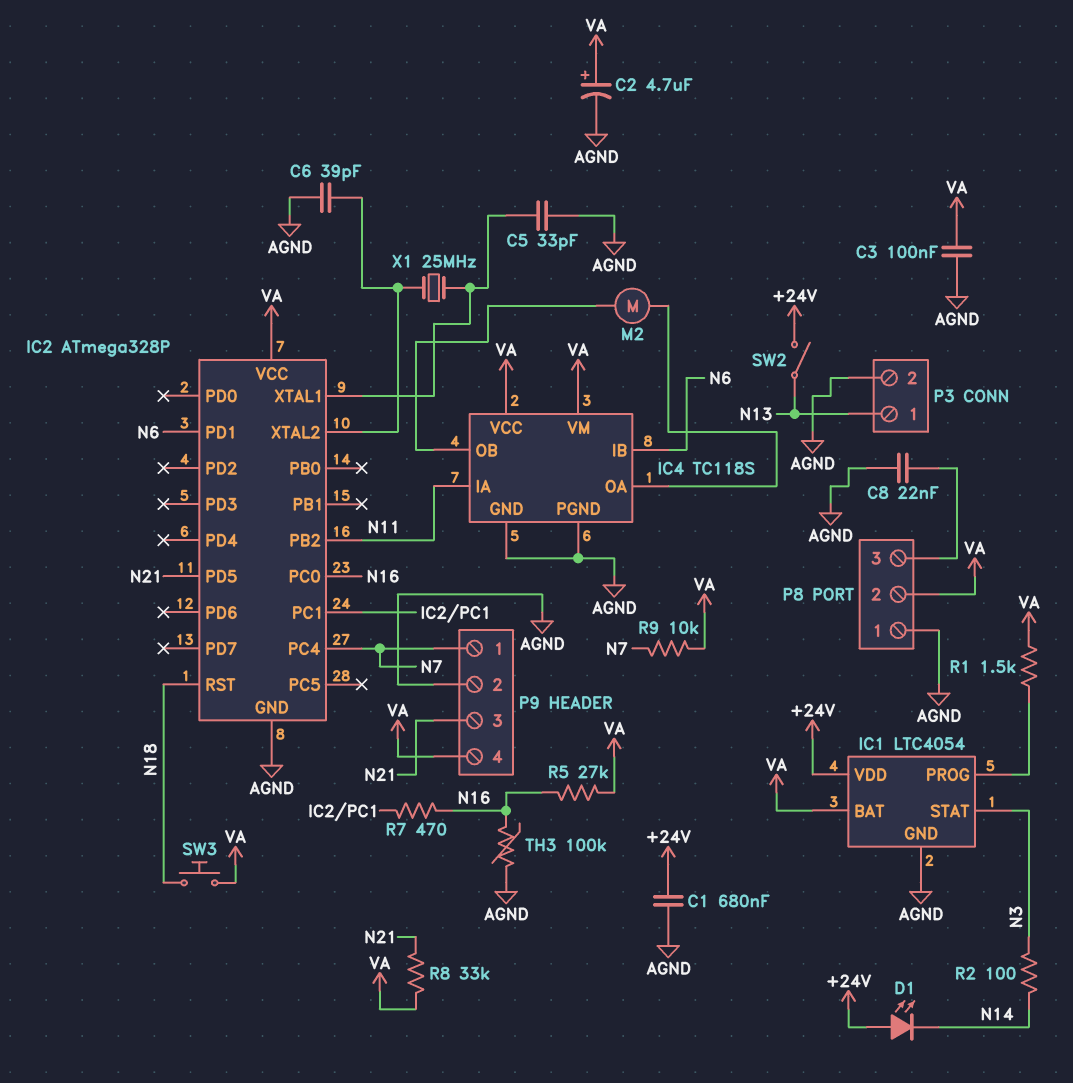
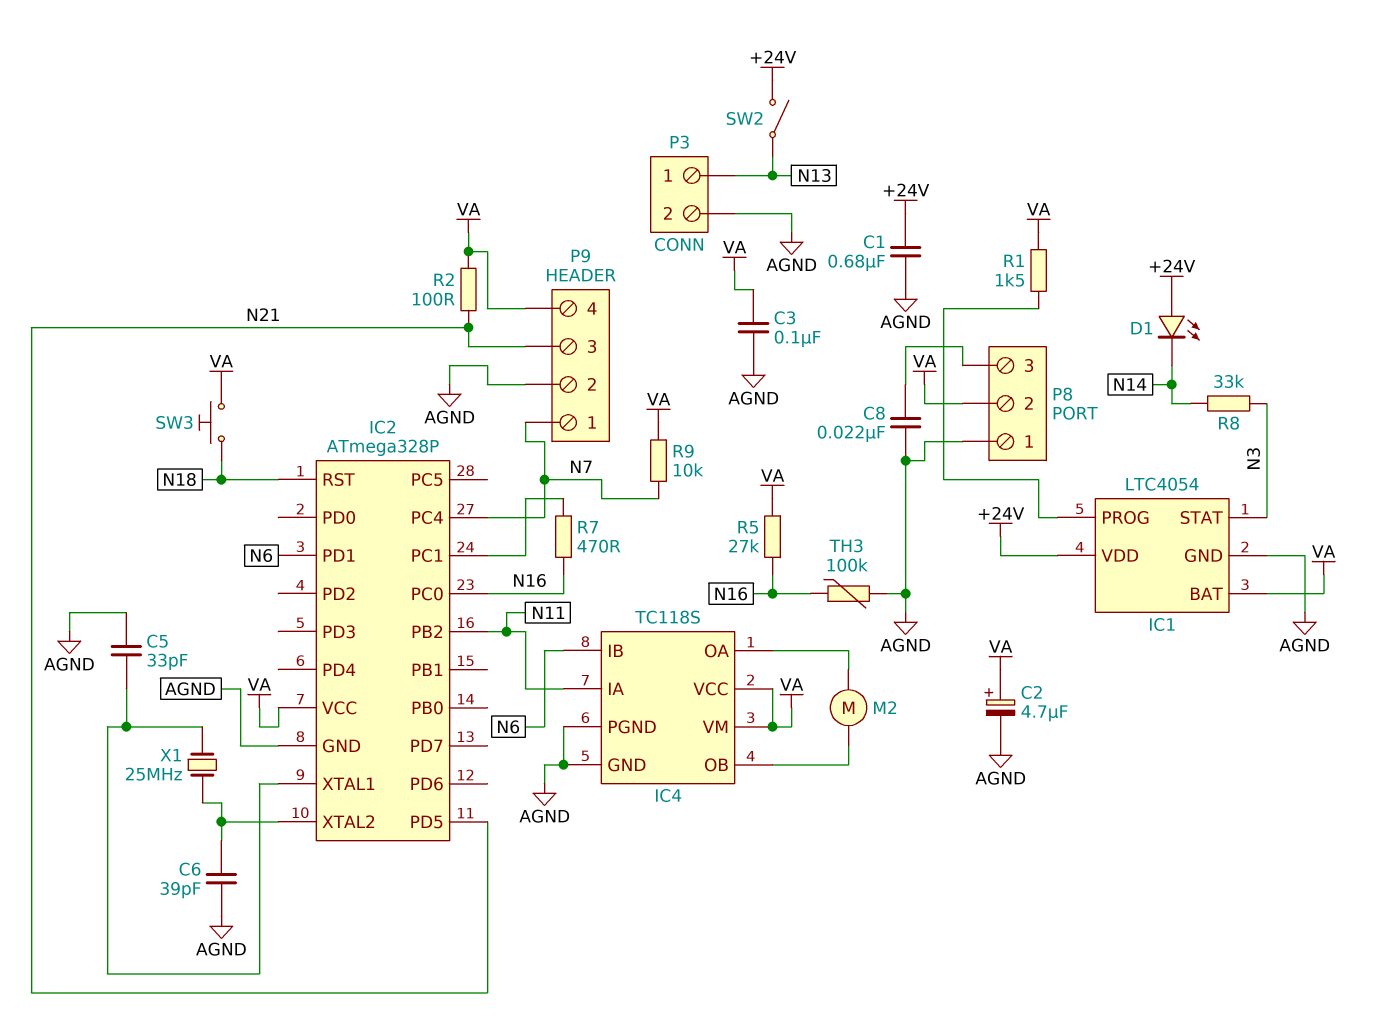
R2: 100 (N3, N14) -> 100 (N21, VA)
R8: 33k (N21, VA) -> 33k (N3, N14)

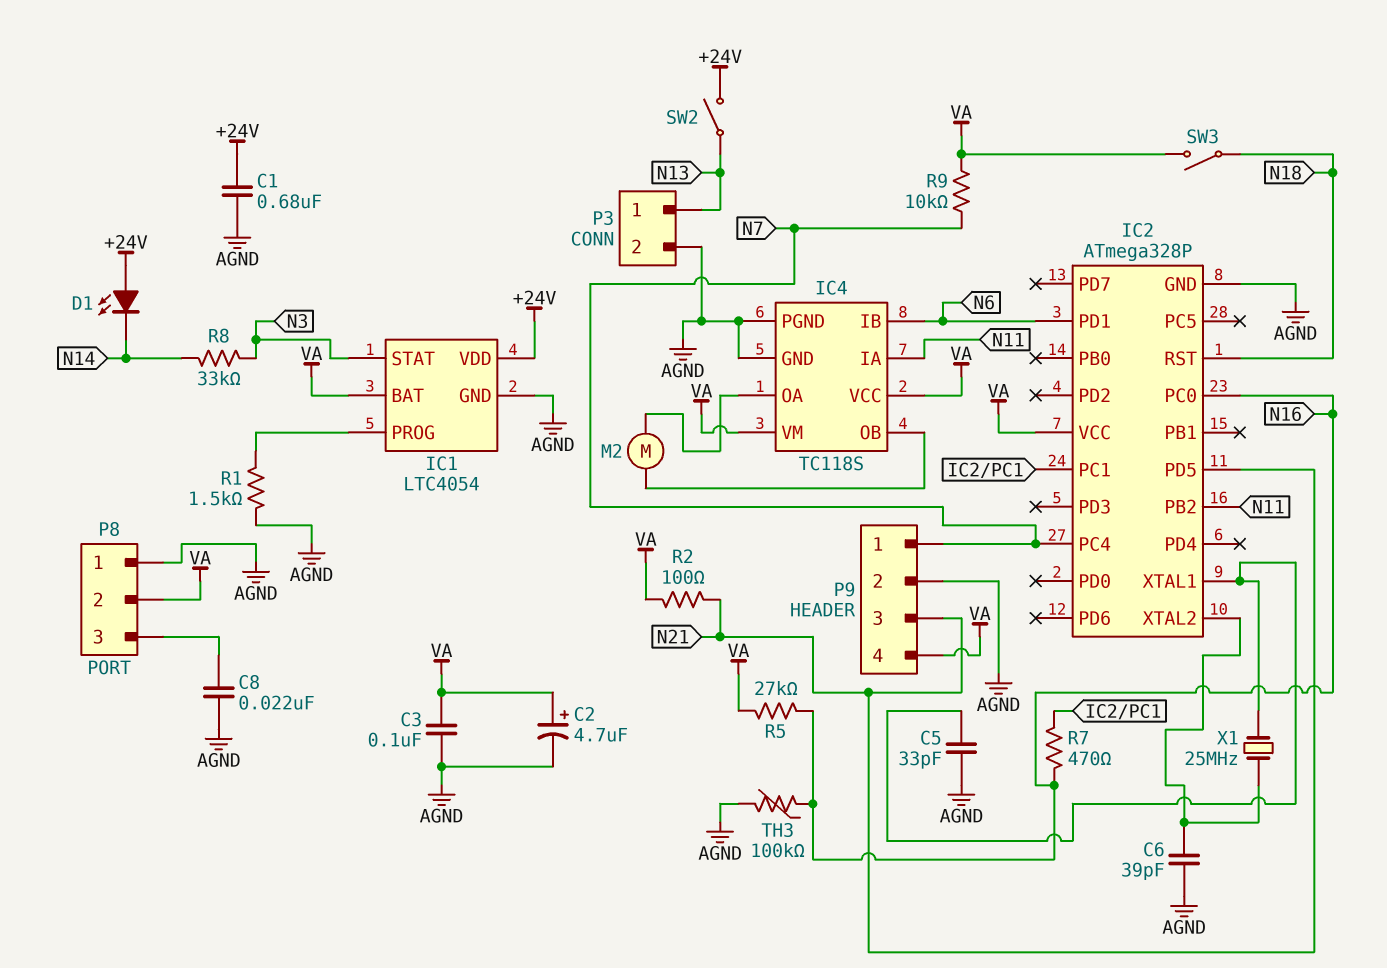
R1: 1.5k (IC1/PROG, VA) -> 1.5k (AGND, IC1/PROG)
SW3: button (N18, VA) -> switch (N18, VA)

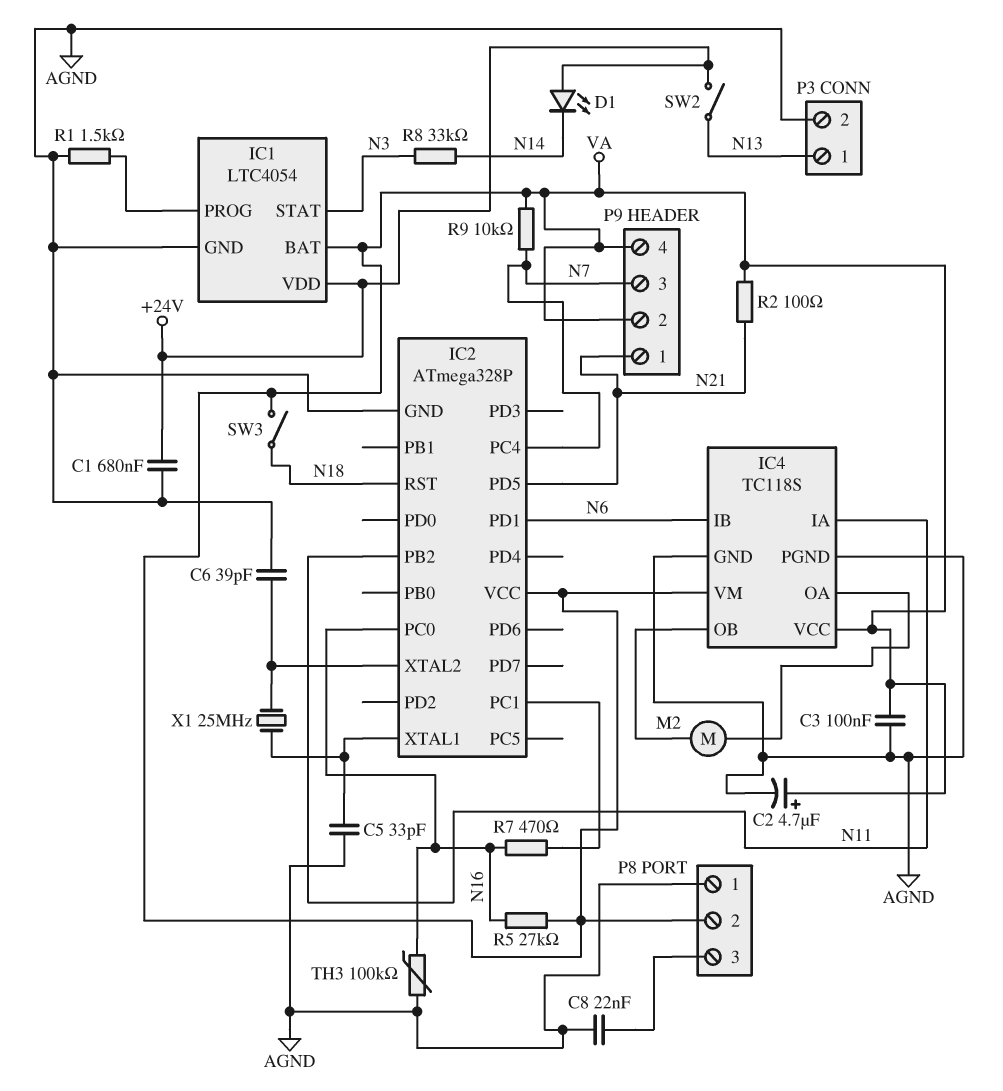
P9 pin 1: N7 -> N21
P9 pin 2: AGND -> VA
P9 pin 3: N21 -> N7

=-=-=

WORK TO COMPLETE: Word-for-word transcript, pictures excluded: copy all the material above.

RESULT OF THIS TASK:
R2: 100 (N3, N14) -> 100 (N21, VA)
R8: 33k (N21, VA) -> 33k (N3, N14)

R1: 1.5k (IC1/PROG, VA) -> 1.5k (AGND, IC1/PROG)
SW3: button (N18, VA) -> switch (N18, VA)

P9 pin 1: N7 -> N21
P9 pin 2: AGND -> VA
P9 pin 3: N21 -> N7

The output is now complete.